Material for this exercise Block Start

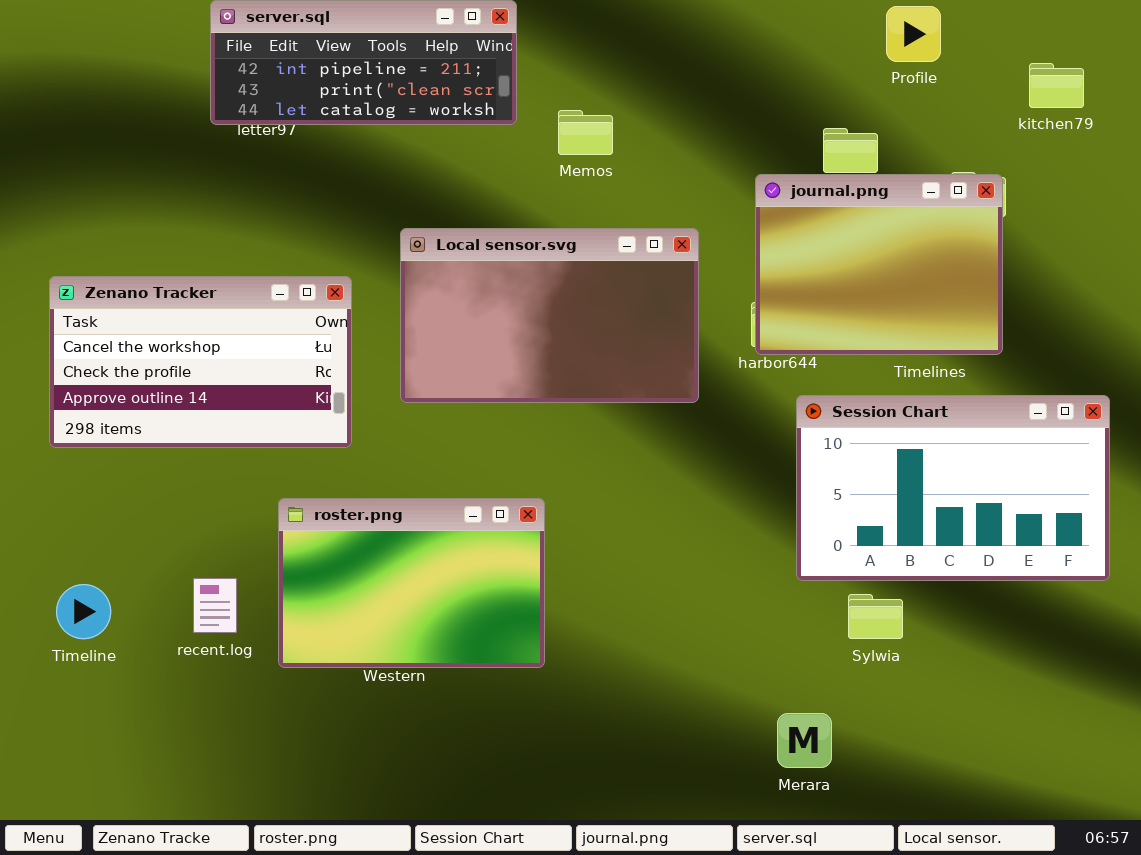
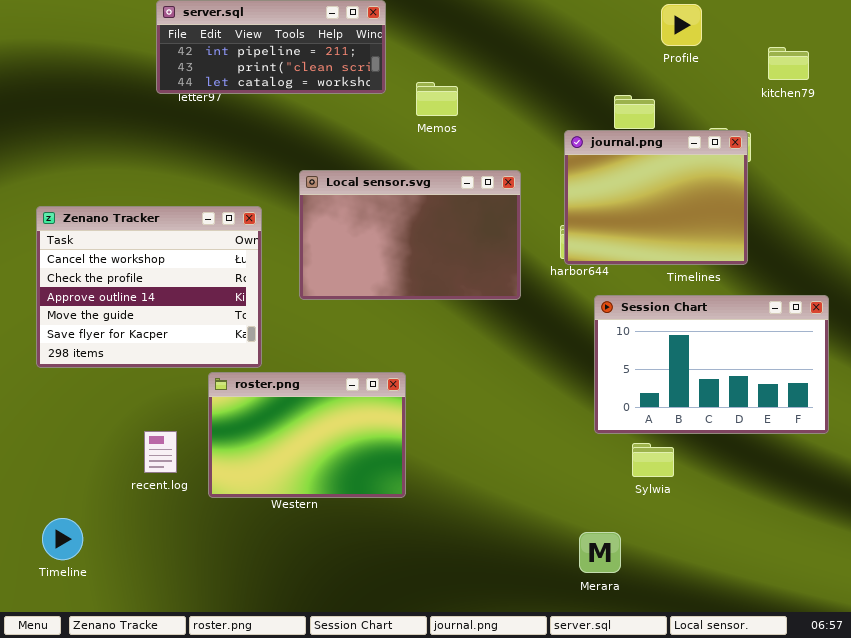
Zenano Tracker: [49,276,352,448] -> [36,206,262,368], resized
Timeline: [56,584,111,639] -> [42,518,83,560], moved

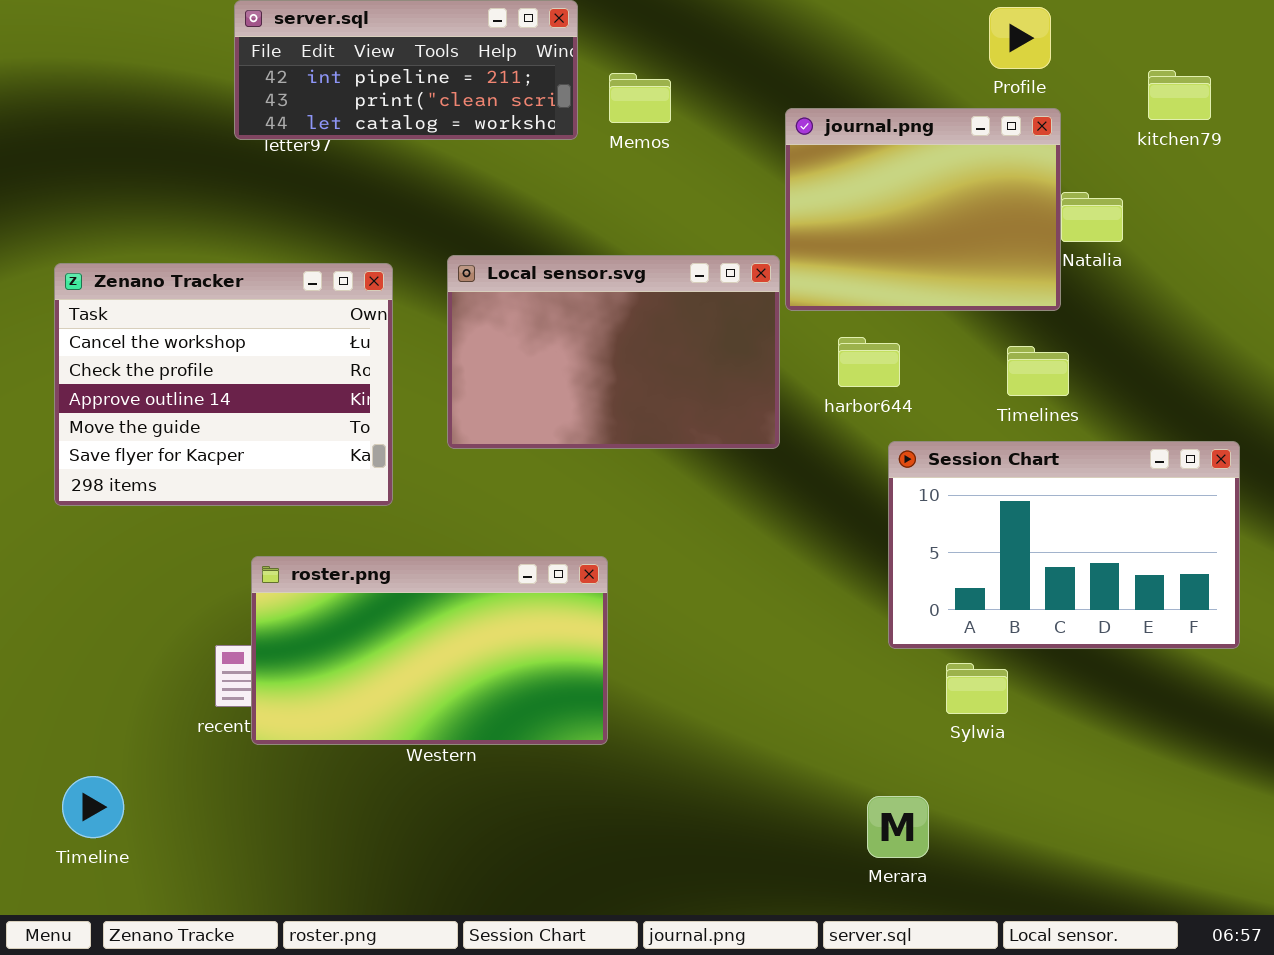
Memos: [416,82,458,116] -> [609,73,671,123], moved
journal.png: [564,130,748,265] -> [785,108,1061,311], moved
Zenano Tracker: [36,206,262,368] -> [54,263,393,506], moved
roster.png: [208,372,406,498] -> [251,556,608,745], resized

Material for this exercise Block End

• Exercise prompt: Give back every record exactly, dropping its pictures.

• Your solution:
Zenano Tracker: [49,276,352,448] -> [36,206,262,368], resized
Timeline: [56,584,111,639] -> [42,518,83,560], moved

Memos: [416,82,458,116] -> [609,73,671,123], moved
journal.png: [564,130,748,265] -> [785,108,1061,311], moved
Zenano Tracker: [36,206,262,368] -> [54,263,393,506], moved
roster.png: [208,372,406,498] -> [251,556,608,745], resized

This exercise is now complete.